◆ GOAL OF THE EXERCISE ◆
Can you print the data exactly and leave out each image?

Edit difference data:
····················

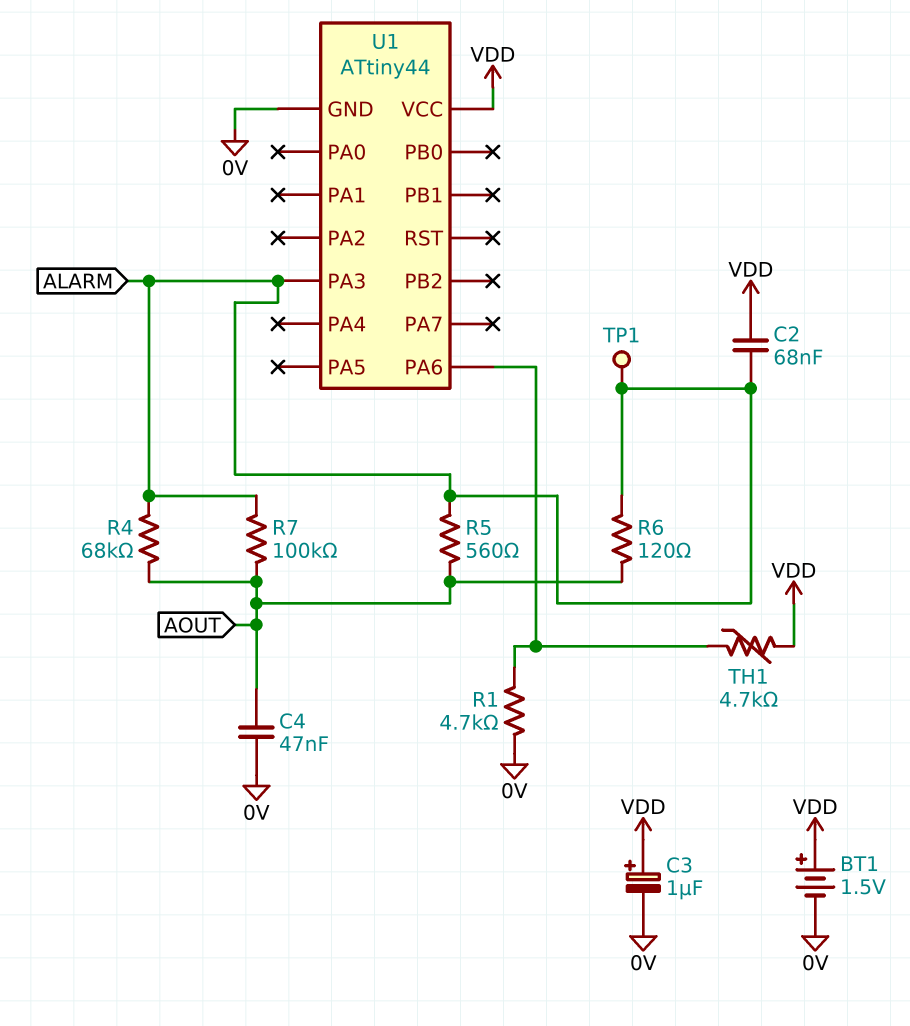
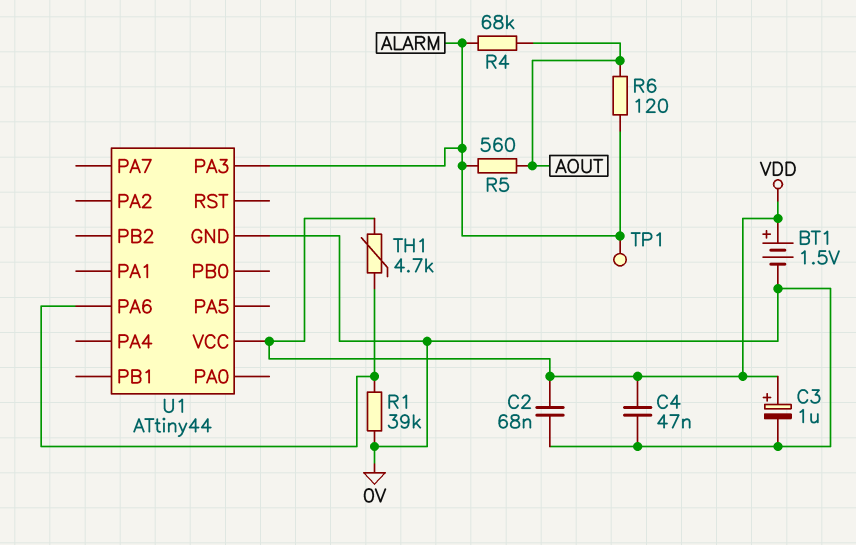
C2: 68nF (ALARM, VDD) -> 68nF (0V, VDD)
C4: 47nF (0V, AOUT) -> 47nF (0V, VDD)
R1: 4.7k (0V, U1/PA6) -> 39k (0V, U1/PA6)
R7: 100k (ALARM, AOUT) -> none

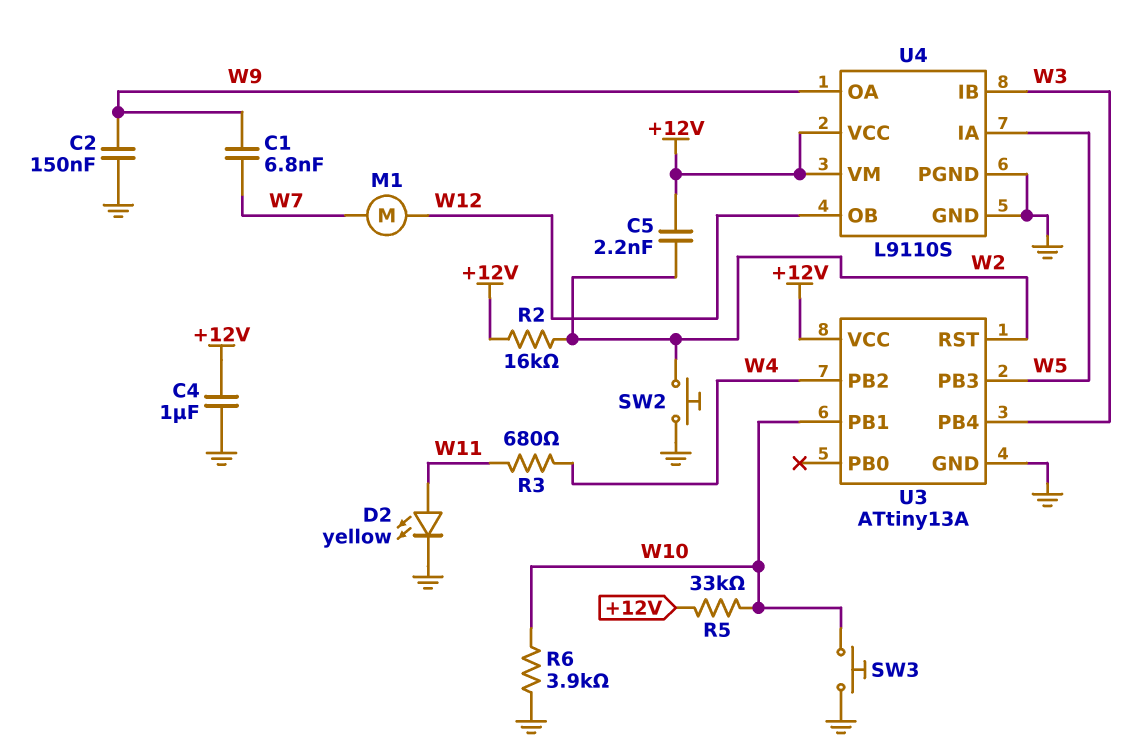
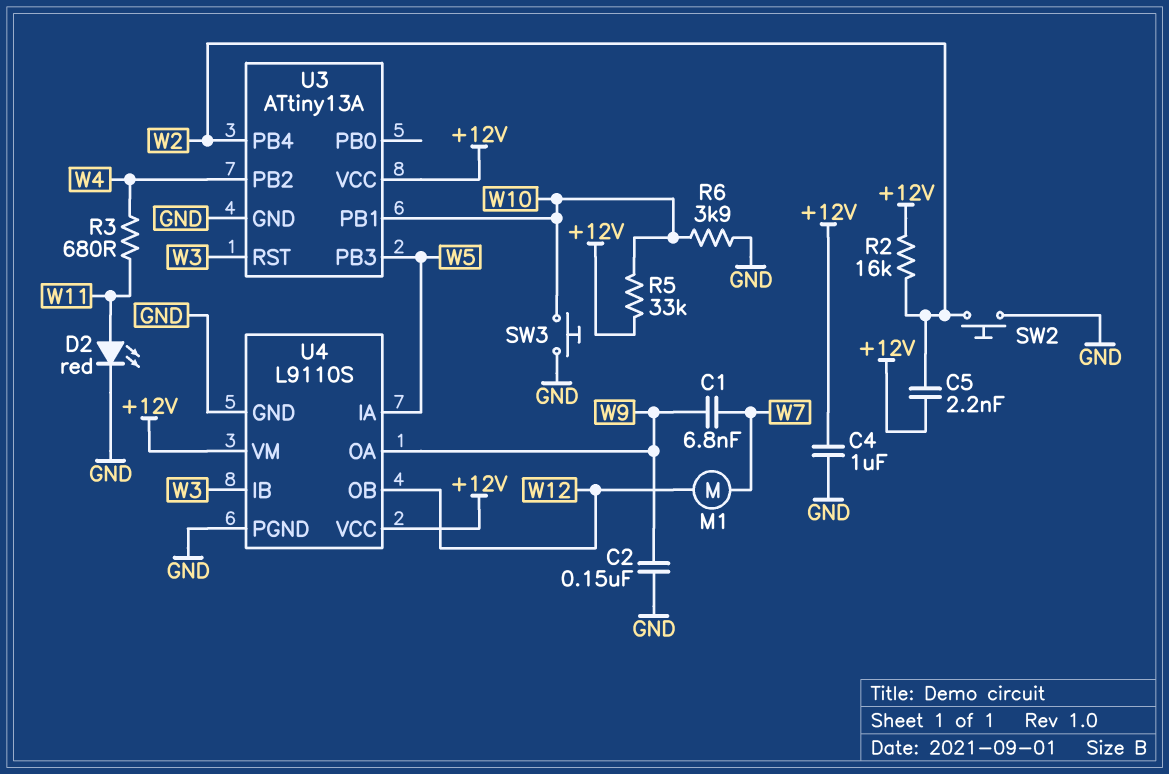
D2: LED yellow (A W11, K GND) -> LED red (A W11, K GND)
U3 pin PB4: W3 -> W2
U3 pin RST: W2 -> W3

····················

◆ EXERCISE ANSWER ◆
C2: 68nF (ALARM, VDD) -> 68nF (0V, VDD)
C4: 47nF (0V, AOUT) -> 47nF (0V, VDD)
R1: 4.7k (0V, U1/PA6) -> 39k (0V, U1/PA6)
R7: 100k (ALARM, AOUT) -> none

D2: LED yellow (A W11, K GND) -> LED red (A W11, K GND)
U3 pin PB4: W3 -> W2
U3 pin RST: W2 -> W3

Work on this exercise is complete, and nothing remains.